Records supplied:
.....
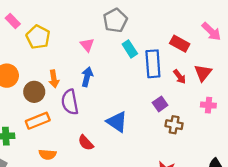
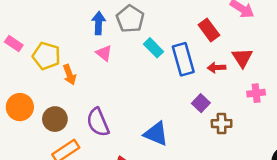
red rectangle: (180, 44) -> (209, 30), turned 36
blue arrow: (87, 77) -> (99, 23), moved
red arrow: (180, 77) -> (217, 68), turned 136
orange arrow: (54, 79) -> (70, 75), moved

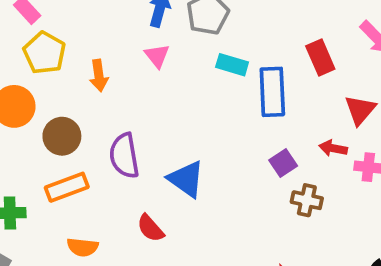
cyan rectangle: (153, 48) -> (232, 65), turned -42
yellow pentagon: (46, 56) -> (44, 53), moved
red arrow: (217, 68) -> (333, 148), moved
blue triangle: (156, 134) -> (186, 179), moved

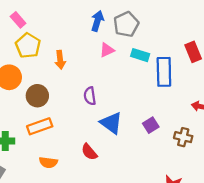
pink triangle: (157, 56) -> (107, 50), moved, turned 42
purple semicircle: (124, 156) -> (90, 96), moved, size x0.7
purple square: (283, 163) -> (151, 125), moved

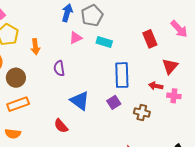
blue rectangle: (164, 72) -> (122, 75), moved
purple semicircle: (90, 96) -> (59, 68), moved
orange semicircle: (48, 162) -> (13, 134), moved

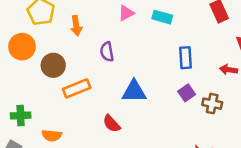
blue rectangle: (122, 75) -> (186, 58), size x0.7
blue triangle: (80, 101) -> (134, 91), turned -35
purple square: (114, 102) -> (187, 93), moved
orange rectangle: (18, 104) -> (77, 88), moved

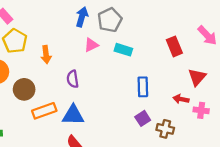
blue triangle: (134, 91) -> (73, 115), moved

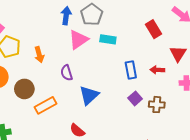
pink triangle: (91, 45) -> (78, 40), size x1.5
red arrow: (181, 99) -> (157, 70), moved
blue triangle: (73, 115) -> (89, 95), moved, turned -35

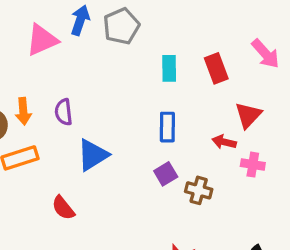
cyan rectangle: (108, 39) -> (169, 68), moved, turned 70
pink triangle: (78, 40) -> (42, 40), moved
orange arrow: (39, 55) -> (23, 111), moved
red arrow: (157, 70) -> (224, 142), moved

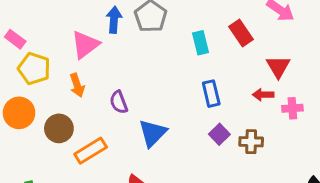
orange arrow: (23, 111) -> (77, 85), moved

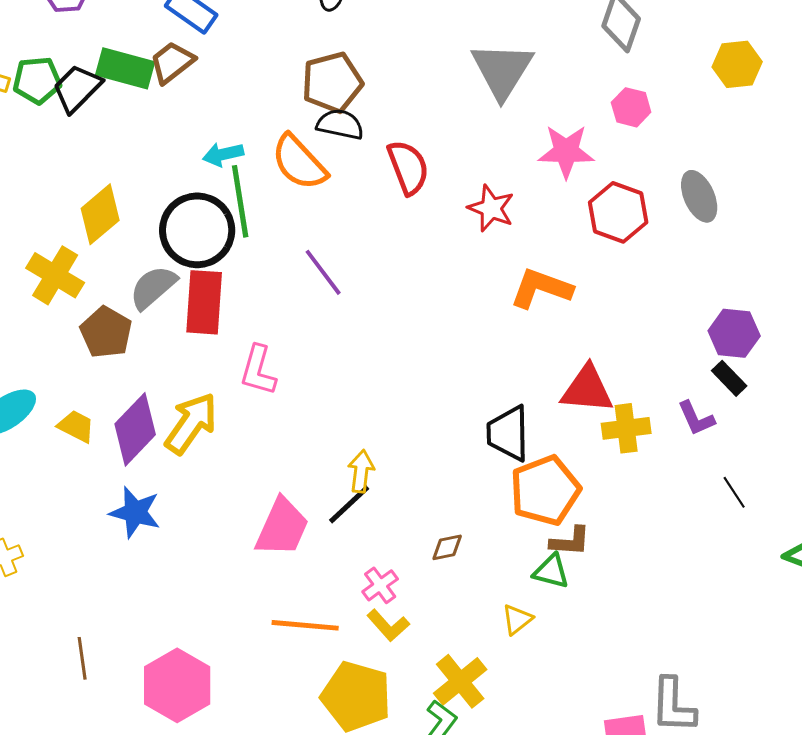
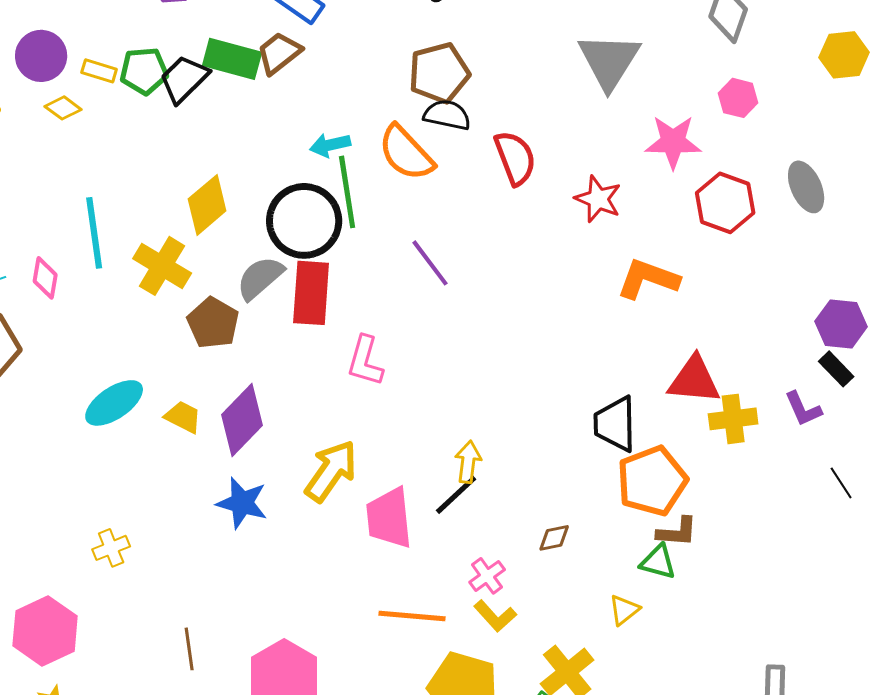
yellow arrow: (191, 423) -> (331, 471), moved
pink trapezoid: (282, 527) -> (389, 518), turned 150

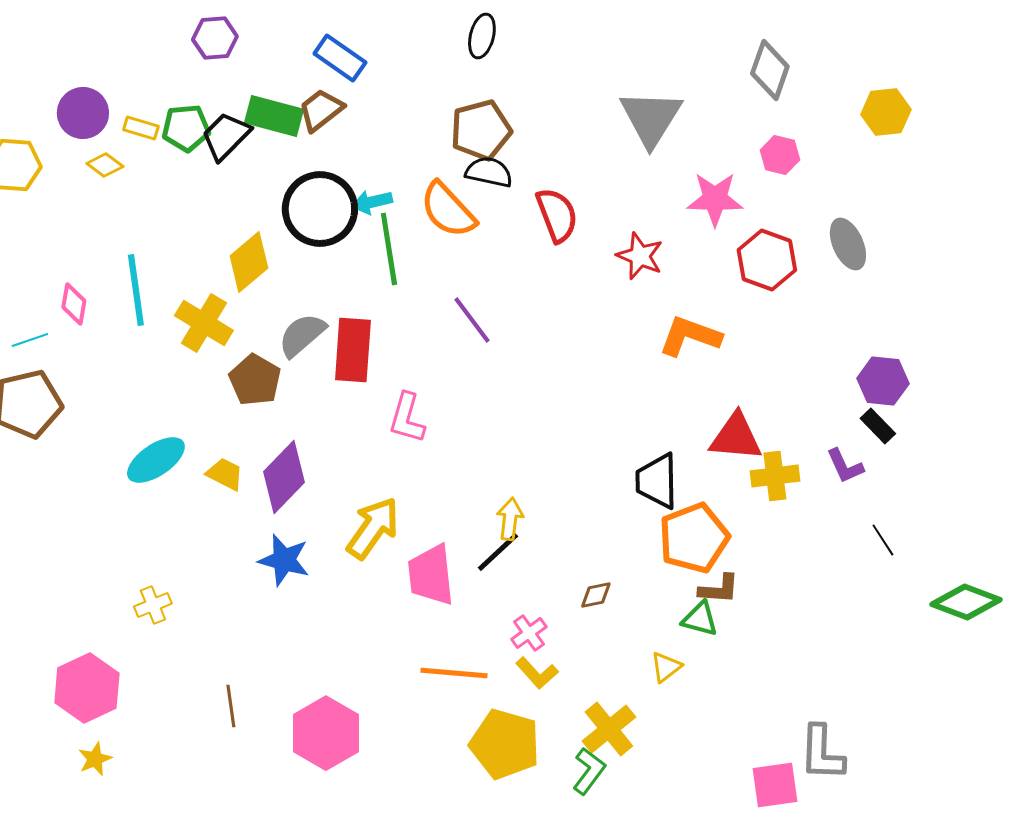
black circle: (304, 221) -> (320, 209), moved
pink diamond: (45, 278) -> (74, 304), moved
.....
Job item: When you reach the line with "orange rectangle: (18, 104)" in the records above, begin repeating the lines exactly, and stop after the line with "blue triangle: (73, 115)". Skip all pictures.

Solution to this exercise:
orange rectangle: (18, 104) -> (77, 88), moved

blue triangle: (134, 91) -> (73, 115), moved

pink triangle: (91, 45) -> (78, 40), size x1.5
red arrow: (181, 99) -> (157, 70), moved
blue triangle: (73, 115) -> (89, 95), moved, turned -35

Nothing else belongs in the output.